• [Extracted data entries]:
◆ ◆ ◆ ◆ ◆ ◆ ◆

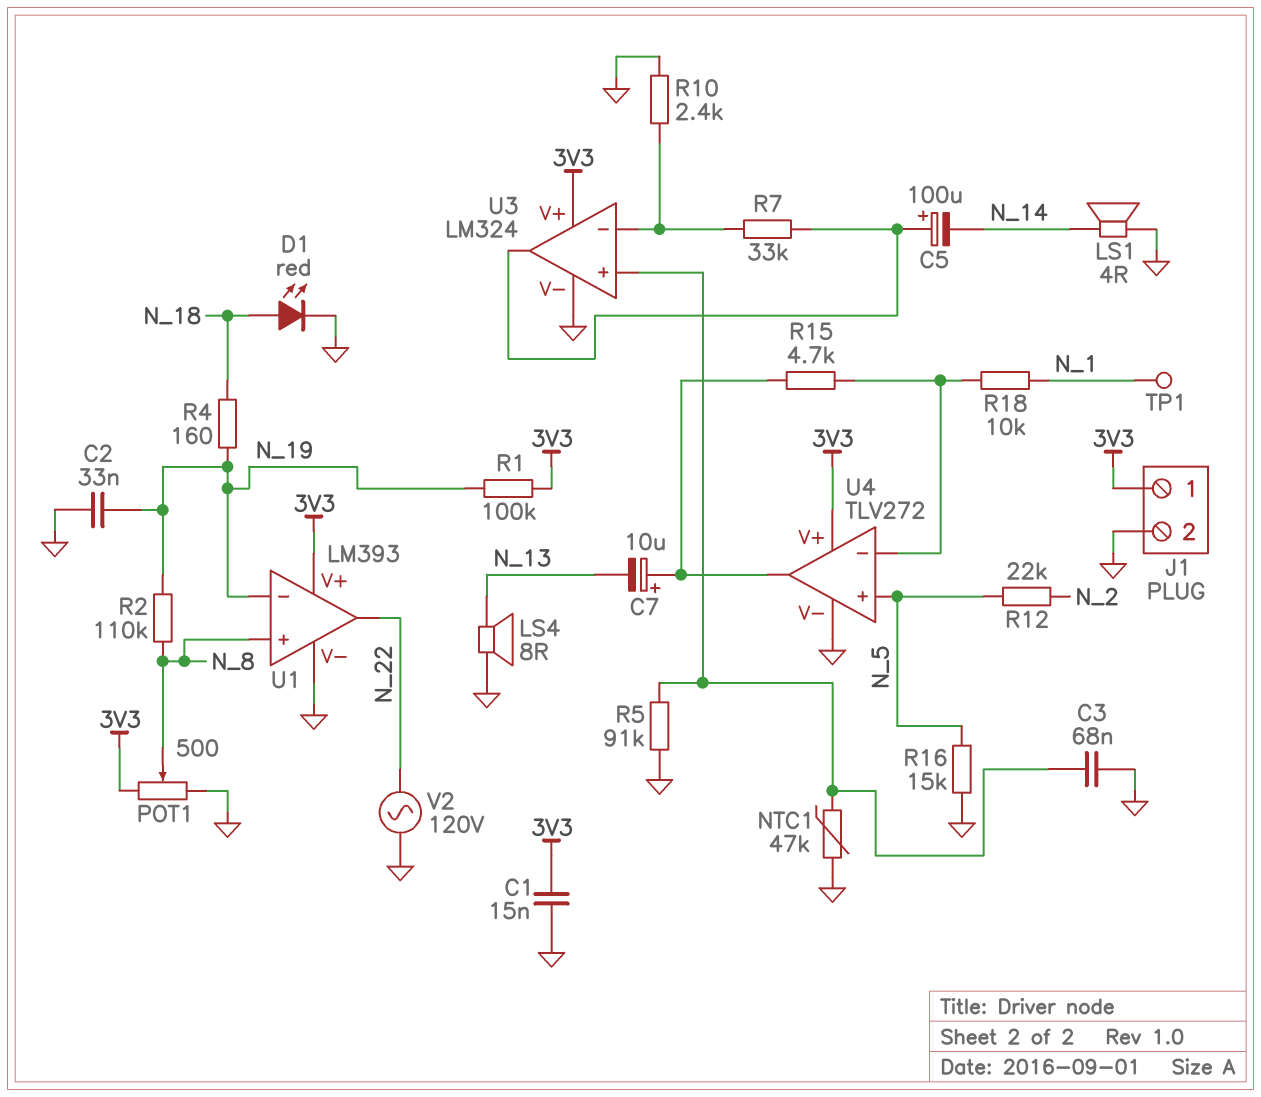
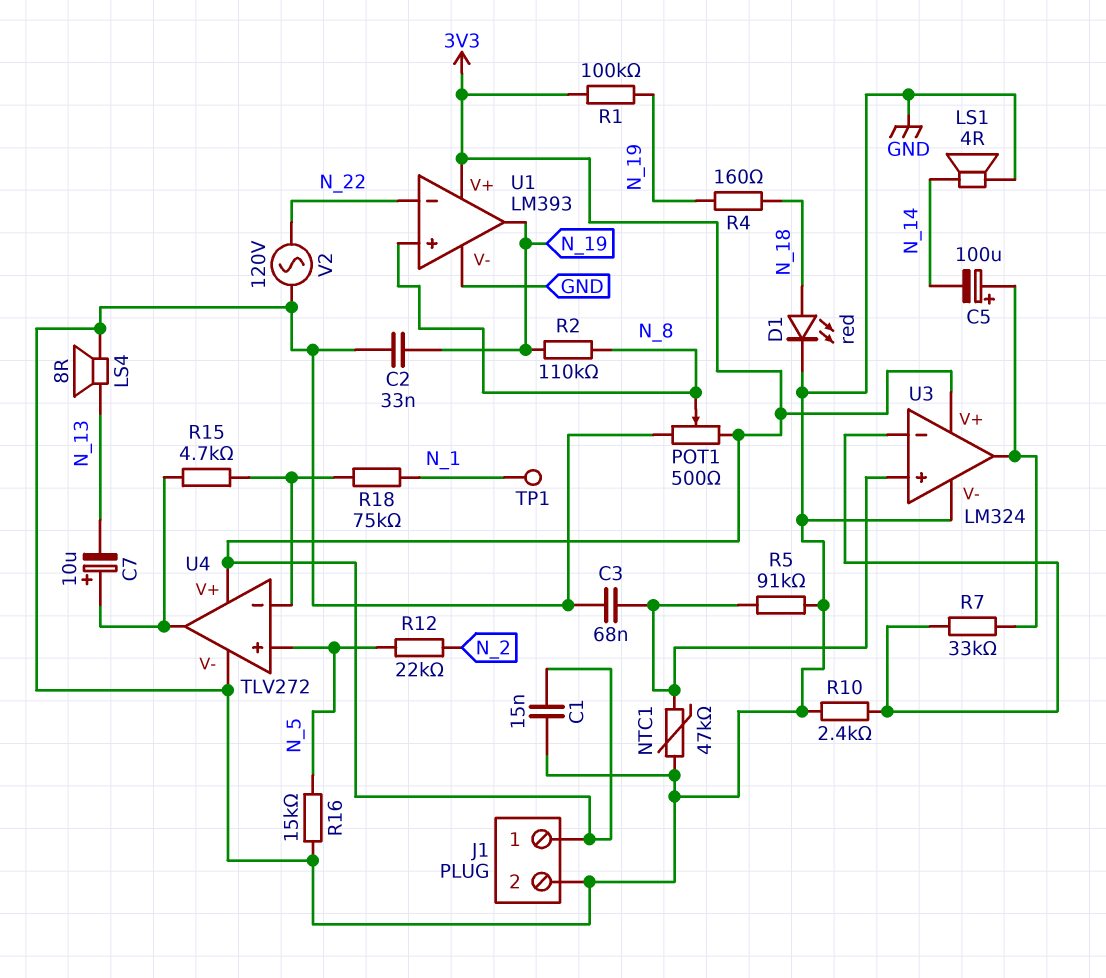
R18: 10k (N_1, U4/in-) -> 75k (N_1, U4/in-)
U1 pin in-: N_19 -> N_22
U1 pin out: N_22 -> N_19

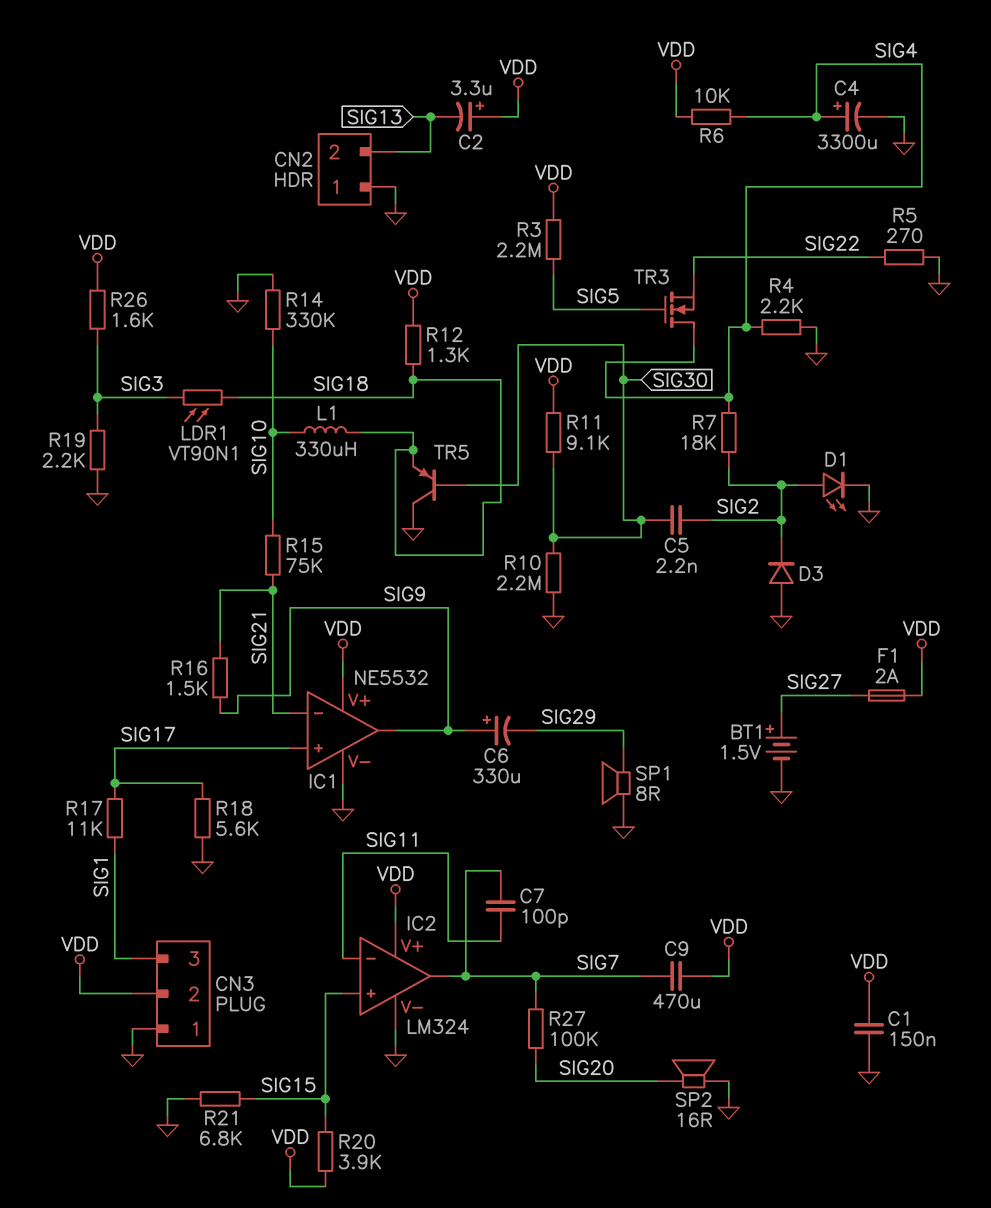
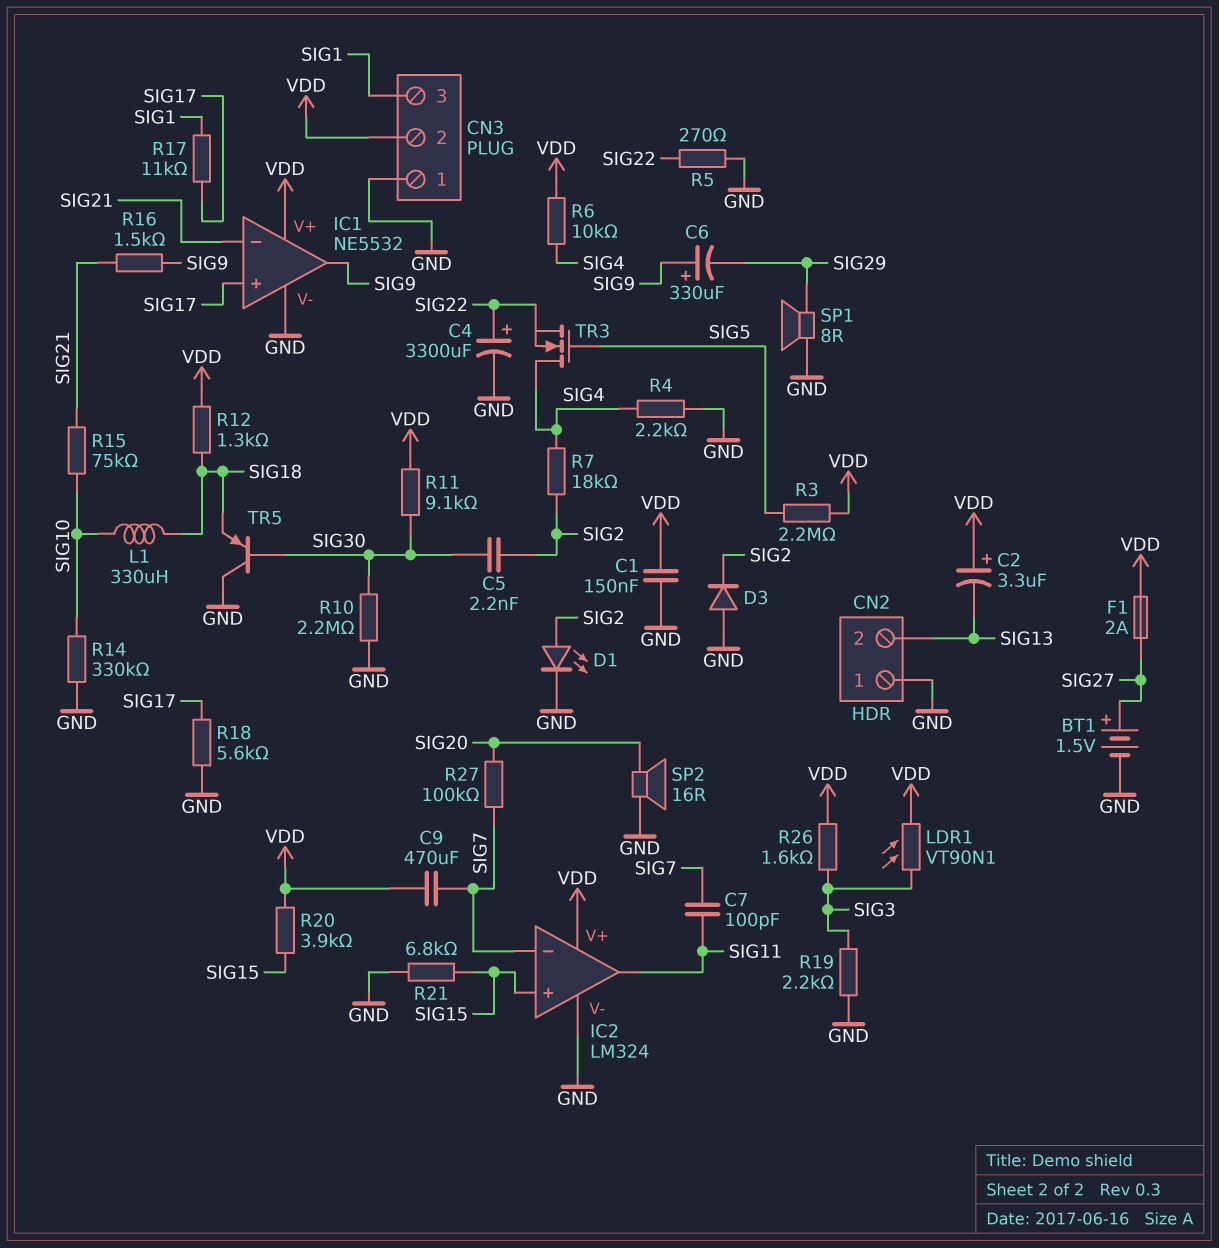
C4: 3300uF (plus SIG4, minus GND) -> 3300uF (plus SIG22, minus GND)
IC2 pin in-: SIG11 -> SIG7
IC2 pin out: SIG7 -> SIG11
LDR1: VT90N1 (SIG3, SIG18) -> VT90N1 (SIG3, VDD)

◆ ◆ ◆ ◆ ◆ ◆ ◆

• [Task statement]: Omit the pictures and reproduce the records above exactly.

• [Completed task]:
R18: 10k (N_1, U4/in-) -> 75k (N_1, U4/in-)
U1 pin in-: N_19 -> N_22
U1 pin out: N_22 -> N_19

C4: 3300uF (plus SIG4, minus GND) -> 3300uF (plus SIG22, minus GND)
IC2 pin in-: SIG11 -> SIG7
IC2 pin out: SIG7 -> SIG11
LDR1: VT90N1 (SIG3, SIG18) -> VT90N1 (SIG3, VDD)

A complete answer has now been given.